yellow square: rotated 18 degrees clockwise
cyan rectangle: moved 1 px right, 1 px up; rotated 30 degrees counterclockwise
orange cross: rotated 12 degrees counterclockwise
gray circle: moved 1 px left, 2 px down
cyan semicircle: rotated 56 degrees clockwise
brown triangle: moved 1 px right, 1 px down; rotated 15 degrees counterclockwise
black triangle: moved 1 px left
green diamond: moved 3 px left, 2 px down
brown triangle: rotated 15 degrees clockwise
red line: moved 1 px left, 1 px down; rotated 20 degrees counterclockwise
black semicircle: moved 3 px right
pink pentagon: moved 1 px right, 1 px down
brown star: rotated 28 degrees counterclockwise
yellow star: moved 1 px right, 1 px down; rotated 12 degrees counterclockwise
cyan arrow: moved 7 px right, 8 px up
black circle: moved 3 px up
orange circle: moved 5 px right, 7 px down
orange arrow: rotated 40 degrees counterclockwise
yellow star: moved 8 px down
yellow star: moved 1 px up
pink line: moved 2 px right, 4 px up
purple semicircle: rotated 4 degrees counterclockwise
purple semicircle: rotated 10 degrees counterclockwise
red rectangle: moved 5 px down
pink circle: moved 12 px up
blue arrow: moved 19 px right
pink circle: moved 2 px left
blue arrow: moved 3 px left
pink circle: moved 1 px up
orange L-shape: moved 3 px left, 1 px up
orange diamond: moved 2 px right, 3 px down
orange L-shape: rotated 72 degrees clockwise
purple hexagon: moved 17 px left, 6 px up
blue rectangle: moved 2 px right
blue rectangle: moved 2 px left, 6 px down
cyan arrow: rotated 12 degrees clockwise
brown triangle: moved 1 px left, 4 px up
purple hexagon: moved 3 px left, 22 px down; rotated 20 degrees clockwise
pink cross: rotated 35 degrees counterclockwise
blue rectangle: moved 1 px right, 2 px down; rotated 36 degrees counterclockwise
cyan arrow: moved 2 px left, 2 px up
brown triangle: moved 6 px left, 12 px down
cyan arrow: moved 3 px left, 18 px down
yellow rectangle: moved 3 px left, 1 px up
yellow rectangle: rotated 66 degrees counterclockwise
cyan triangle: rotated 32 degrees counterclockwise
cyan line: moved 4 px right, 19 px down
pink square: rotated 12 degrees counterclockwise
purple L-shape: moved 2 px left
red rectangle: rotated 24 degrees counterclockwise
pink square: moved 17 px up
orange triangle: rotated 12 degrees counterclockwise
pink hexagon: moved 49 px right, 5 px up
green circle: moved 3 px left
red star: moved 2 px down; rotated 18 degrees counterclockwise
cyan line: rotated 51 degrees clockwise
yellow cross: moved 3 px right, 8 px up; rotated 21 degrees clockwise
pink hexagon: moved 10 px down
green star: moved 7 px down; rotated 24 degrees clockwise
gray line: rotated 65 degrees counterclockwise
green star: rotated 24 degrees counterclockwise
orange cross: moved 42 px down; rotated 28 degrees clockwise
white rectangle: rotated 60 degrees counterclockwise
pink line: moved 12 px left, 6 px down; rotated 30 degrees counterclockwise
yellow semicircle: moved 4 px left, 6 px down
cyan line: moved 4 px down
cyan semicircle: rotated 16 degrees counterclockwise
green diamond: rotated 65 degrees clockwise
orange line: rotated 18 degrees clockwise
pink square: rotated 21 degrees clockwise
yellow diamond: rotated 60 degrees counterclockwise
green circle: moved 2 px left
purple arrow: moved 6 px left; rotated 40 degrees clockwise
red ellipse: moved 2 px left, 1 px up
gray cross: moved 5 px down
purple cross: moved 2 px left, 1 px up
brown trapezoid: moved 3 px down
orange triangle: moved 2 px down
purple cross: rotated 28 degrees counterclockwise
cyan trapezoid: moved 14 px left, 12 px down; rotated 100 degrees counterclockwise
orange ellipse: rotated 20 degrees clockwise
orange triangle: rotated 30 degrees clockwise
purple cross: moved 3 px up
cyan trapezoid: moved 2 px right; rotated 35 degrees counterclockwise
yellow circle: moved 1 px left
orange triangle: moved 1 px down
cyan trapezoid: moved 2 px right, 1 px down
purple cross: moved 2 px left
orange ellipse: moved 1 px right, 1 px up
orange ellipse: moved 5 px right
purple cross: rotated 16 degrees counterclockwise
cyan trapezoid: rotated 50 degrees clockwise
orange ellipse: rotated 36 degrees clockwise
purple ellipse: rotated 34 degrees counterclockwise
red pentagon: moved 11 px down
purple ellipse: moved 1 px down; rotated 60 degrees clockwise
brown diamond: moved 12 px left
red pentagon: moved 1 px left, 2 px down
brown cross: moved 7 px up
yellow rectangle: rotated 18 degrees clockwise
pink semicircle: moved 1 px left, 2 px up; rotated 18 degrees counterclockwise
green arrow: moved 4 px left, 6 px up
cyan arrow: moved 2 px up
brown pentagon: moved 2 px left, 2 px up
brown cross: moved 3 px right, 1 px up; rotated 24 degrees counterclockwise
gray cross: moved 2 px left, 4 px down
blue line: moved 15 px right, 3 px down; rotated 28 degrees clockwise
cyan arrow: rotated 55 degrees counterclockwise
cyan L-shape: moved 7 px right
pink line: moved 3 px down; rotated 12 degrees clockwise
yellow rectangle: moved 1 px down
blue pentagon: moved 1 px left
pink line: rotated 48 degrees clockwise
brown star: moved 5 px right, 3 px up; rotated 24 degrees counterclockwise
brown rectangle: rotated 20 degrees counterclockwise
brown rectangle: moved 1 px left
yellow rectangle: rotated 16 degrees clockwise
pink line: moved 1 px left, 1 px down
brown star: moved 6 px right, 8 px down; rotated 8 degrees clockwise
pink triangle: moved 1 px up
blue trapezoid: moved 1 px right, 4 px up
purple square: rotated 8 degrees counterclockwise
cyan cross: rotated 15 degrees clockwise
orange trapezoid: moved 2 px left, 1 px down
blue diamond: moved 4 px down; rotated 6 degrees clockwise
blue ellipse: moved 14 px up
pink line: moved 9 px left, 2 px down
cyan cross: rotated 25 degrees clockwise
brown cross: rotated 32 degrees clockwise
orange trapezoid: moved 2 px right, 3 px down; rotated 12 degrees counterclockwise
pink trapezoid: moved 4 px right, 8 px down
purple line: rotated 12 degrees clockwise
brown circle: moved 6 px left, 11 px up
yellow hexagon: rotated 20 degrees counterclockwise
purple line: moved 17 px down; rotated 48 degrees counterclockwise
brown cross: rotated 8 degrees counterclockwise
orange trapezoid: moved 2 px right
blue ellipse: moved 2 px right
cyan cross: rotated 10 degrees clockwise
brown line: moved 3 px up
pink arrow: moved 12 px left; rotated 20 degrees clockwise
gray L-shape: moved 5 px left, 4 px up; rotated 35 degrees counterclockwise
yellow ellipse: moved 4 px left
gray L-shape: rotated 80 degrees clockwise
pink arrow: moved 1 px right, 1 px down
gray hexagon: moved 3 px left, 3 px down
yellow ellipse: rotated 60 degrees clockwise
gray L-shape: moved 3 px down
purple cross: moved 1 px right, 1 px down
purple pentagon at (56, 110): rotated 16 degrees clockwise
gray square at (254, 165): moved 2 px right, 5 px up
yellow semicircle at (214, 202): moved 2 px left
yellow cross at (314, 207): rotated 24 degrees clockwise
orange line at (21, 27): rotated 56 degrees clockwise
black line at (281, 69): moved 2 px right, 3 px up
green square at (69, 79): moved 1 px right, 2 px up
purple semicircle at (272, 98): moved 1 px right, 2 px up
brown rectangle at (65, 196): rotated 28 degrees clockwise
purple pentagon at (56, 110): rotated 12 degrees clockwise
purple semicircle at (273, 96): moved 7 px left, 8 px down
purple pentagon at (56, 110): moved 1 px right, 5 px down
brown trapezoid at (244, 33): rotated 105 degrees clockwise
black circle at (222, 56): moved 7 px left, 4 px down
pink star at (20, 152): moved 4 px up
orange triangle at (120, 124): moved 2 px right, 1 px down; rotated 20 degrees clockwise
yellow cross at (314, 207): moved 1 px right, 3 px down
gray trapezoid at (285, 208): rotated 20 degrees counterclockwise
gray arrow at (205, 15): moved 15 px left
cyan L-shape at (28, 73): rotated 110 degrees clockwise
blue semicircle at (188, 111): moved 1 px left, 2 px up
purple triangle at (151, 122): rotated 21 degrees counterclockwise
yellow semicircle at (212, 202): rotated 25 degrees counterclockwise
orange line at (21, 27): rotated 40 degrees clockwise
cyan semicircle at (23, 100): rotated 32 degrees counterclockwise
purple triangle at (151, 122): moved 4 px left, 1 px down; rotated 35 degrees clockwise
□ □ □ □
» **Request**
Starting at the first line of the listing above and ending at the line that contains "brown triangle: rotated 15 degrees clockwise", copy every line character for character, including both of those lines.

» **Task response**
yellow square: rotated 18 degrees clockwise
cyan rectangle: moved 1 px right, 1 px up; rotated 30 degrees counterclockwise
orange cross: rotated 12 degrees counterclockwise
gray circle: moved 1 px left, 2 px down
cyan semicircle: rotated 56 degrees clockwise
brown triangle: moved 1 px right, 1 px down; rotated 15 degrees counterclockwise
black triangle: moved 1 px left
green diamond: moved 3 px left, 2 px down
brown triangle: rotated 15 degrees clockwise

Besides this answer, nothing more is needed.